TASK BRIEF: From the data that follows, print exactly the lines starting at the one containing "C1: 100nF (GND, VSS) -> 100nF (GND, n22)" and ending at the one containing "C6: none -> 33nF (n6, n16)"; include both of them and nothing more.

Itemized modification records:
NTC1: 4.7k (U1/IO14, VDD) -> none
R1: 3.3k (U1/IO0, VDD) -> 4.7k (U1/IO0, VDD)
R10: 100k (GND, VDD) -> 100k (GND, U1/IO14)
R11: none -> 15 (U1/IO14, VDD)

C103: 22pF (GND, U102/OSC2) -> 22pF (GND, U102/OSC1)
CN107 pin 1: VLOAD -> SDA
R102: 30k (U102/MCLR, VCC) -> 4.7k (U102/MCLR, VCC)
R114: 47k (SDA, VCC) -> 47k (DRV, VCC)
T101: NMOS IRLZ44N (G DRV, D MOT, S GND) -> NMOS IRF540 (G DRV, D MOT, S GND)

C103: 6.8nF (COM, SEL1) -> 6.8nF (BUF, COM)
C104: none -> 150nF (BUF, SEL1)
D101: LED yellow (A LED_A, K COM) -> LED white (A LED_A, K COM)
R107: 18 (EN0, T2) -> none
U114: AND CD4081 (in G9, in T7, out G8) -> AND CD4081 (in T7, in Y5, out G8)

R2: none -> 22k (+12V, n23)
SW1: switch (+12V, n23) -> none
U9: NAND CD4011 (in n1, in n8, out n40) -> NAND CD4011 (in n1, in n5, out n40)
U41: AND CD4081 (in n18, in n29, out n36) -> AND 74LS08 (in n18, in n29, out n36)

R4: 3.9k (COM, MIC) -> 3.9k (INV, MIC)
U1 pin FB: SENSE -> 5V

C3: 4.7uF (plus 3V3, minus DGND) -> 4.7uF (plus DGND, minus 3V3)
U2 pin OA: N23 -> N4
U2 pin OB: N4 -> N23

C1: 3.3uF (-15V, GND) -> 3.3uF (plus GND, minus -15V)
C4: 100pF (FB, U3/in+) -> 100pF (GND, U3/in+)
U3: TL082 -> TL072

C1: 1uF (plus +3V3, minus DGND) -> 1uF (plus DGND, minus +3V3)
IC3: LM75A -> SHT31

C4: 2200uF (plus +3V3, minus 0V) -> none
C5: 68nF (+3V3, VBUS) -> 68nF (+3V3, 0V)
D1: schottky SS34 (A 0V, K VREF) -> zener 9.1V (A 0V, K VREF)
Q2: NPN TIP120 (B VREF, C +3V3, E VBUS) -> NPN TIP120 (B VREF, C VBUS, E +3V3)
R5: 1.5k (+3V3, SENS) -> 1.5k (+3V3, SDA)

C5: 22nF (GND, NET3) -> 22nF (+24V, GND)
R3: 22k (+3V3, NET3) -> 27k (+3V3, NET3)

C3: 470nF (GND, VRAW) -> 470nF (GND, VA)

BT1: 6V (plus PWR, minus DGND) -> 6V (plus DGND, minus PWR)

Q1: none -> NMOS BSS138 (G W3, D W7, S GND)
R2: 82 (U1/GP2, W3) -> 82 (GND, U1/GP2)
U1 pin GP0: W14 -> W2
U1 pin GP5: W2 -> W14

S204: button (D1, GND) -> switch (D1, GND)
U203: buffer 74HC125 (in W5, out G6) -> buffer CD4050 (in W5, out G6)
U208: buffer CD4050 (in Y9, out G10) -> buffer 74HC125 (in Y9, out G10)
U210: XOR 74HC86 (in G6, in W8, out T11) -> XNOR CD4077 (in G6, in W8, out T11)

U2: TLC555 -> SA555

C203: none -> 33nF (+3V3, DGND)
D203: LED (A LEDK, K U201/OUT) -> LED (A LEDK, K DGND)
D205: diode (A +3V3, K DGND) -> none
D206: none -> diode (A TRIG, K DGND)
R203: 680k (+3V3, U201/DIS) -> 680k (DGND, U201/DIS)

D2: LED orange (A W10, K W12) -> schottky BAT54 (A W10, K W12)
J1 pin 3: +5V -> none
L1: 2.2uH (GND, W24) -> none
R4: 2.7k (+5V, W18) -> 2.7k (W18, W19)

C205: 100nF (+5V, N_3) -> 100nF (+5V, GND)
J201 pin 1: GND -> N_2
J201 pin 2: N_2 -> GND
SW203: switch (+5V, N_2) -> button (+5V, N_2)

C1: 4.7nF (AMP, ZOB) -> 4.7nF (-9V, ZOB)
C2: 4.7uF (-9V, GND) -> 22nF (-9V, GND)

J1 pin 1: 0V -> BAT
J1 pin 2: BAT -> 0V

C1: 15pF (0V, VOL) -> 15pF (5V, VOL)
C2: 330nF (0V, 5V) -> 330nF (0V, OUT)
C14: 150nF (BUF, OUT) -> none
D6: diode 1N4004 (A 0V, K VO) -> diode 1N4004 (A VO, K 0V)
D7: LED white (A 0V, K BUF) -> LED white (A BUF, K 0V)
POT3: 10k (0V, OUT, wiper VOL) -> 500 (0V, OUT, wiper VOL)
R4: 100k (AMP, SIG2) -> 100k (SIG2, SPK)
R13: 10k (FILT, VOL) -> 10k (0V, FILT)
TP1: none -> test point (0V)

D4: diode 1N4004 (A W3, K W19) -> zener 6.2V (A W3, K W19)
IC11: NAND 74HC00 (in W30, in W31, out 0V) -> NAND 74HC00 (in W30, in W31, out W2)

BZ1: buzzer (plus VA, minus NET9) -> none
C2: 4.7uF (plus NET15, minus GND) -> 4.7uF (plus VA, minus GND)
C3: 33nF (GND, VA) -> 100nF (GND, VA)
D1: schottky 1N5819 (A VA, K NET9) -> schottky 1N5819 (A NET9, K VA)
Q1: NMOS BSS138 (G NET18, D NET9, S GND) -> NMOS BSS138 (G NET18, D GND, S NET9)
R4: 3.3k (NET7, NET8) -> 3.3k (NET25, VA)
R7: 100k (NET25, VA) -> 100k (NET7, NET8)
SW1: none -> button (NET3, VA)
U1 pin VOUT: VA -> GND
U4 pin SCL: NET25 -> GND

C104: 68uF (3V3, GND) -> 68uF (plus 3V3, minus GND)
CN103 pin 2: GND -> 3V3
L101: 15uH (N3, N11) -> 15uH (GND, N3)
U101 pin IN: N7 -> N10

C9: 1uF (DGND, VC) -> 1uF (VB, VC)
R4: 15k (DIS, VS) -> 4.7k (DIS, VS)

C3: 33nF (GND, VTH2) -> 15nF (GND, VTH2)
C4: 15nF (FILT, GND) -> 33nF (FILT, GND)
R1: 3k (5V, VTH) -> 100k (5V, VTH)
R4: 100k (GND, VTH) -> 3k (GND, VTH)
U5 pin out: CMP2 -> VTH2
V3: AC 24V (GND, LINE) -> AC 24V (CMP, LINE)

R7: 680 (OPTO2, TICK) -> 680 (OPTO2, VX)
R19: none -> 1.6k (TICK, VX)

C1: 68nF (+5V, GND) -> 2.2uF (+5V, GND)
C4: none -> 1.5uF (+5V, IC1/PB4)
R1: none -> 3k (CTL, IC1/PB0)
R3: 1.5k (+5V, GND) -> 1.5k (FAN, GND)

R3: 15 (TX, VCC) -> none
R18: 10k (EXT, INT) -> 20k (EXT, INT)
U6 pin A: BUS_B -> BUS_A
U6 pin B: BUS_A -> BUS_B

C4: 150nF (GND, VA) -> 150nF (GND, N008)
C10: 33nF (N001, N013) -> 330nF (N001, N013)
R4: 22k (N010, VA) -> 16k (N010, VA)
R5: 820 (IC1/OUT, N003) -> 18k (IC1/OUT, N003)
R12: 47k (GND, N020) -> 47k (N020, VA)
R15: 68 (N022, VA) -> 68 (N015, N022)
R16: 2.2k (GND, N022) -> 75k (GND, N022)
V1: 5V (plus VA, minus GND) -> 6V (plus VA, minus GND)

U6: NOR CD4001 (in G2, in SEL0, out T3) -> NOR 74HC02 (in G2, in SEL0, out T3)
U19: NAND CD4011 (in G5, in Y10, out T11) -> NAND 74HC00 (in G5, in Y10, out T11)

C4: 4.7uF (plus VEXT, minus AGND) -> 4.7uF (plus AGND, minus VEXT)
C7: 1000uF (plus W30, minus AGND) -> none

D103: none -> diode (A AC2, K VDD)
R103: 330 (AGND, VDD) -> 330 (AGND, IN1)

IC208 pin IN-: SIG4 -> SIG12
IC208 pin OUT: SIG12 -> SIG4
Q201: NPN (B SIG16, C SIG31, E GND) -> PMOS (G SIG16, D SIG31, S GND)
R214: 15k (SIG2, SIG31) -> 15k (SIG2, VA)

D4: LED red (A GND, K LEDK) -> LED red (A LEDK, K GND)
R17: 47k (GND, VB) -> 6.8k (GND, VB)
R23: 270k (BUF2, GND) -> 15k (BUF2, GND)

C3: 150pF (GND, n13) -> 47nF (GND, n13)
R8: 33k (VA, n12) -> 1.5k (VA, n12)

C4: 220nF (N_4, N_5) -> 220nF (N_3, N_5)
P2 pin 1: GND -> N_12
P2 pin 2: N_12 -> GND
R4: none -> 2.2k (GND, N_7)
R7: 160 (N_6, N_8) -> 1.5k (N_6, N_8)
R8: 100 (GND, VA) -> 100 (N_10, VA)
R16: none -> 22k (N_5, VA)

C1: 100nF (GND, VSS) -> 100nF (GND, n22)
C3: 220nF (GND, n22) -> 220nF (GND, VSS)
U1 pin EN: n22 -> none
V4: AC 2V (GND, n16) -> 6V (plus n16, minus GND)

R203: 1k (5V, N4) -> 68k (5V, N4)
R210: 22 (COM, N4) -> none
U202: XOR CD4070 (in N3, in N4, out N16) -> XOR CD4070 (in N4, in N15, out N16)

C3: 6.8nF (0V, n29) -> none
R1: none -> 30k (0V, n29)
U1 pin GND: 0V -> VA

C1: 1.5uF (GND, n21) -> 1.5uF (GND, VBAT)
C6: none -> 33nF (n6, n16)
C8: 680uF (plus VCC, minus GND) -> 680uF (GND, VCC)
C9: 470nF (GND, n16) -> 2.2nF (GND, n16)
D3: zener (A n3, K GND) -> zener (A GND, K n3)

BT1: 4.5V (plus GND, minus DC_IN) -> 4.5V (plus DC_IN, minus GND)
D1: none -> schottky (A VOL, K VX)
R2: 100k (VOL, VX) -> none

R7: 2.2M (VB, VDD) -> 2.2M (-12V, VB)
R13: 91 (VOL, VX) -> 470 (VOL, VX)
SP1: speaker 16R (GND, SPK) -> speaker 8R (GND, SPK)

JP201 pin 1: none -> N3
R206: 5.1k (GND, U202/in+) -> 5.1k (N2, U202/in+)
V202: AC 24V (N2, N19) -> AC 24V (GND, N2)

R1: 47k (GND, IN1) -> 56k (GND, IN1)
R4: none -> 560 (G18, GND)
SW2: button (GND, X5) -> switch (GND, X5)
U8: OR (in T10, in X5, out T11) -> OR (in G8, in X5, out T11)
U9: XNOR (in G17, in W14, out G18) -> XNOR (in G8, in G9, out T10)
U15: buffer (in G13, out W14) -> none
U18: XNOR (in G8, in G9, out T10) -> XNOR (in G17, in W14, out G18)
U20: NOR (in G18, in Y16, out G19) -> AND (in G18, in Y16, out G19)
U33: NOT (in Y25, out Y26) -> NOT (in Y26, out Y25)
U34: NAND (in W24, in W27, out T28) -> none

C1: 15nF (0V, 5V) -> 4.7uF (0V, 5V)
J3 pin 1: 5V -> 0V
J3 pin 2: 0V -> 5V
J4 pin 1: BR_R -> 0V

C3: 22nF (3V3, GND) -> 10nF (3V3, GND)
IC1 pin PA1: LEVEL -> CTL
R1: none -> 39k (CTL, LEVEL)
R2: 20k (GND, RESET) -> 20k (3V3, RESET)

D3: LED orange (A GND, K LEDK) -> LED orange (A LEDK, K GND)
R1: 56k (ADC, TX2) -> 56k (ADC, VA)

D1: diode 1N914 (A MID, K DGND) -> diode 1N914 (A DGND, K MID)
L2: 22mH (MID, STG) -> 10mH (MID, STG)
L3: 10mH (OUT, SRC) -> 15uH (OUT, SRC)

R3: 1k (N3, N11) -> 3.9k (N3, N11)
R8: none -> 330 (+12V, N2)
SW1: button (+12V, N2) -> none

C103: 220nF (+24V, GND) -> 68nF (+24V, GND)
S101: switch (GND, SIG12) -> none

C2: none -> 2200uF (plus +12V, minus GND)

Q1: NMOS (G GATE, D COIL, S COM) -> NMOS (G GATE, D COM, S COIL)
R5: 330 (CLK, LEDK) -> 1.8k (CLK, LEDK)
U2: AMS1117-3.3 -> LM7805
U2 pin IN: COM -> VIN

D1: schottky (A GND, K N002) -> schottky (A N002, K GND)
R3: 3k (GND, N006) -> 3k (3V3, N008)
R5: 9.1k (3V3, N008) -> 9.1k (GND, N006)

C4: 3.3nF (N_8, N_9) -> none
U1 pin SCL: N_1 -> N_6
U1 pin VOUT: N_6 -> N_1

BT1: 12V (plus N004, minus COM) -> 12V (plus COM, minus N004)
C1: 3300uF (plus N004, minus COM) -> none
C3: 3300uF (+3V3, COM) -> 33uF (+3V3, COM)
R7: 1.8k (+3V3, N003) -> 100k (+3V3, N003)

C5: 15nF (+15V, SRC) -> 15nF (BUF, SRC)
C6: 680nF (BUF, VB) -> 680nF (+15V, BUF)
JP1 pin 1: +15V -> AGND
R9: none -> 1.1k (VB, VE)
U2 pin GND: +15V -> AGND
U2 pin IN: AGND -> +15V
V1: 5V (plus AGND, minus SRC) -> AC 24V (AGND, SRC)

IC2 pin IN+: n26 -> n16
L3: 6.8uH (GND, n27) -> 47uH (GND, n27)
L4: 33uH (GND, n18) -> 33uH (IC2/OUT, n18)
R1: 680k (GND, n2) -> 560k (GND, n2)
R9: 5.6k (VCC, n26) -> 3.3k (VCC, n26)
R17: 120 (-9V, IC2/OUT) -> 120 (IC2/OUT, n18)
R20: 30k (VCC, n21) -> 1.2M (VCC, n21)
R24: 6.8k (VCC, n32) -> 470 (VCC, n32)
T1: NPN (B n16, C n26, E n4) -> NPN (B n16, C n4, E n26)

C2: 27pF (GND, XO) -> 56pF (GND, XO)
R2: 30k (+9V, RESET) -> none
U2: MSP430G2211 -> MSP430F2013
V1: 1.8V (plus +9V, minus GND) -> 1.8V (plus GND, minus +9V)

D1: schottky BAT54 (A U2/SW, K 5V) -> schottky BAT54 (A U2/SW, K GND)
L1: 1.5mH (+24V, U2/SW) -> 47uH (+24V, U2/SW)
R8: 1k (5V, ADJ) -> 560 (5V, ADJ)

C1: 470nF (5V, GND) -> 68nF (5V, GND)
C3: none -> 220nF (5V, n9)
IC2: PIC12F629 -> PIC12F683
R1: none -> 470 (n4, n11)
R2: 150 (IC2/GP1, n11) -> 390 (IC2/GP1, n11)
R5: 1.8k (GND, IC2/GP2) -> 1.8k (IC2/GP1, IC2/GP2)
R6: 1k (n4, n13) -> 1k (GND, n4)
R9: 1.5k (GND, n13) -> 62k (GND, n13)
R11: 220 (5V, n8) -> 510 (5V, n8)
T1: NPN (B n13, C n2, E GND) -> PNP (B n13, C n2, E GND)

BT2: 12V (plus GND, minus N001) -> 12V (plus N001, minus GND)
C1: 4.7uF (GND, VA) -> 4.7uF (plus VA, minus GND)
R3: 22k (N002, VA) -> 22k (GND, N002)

REPLY TO THE TASK:
C1: 100nF (GND, VSS) -> 100nF (GND, n22)
C3: 220nF (GND, n22) -> 220nF (GND, VSS)
U1 pin EN: n22 -> none
V4: AC 2V (GND, n16) -> 6V (plus n16, minus GND)

R203: 1k (5V, N4) -> 68k (5V, N4)
R210: 22 (COM, N4) -> none
U202: XOR CD4070 (in N3, in N4, out N16) -> XOR CD4070 (in N4, in N15, out N16)

C3: 6.8nF (0V, n29) -> none
R1: none -> 30k (0V, n29)
U1 pin GND: 0V -> VA

C1: 1.5uF (GND, n21) -> 1.5uF (GND, VBAT)
C6: none -> 33nF (n6, n16)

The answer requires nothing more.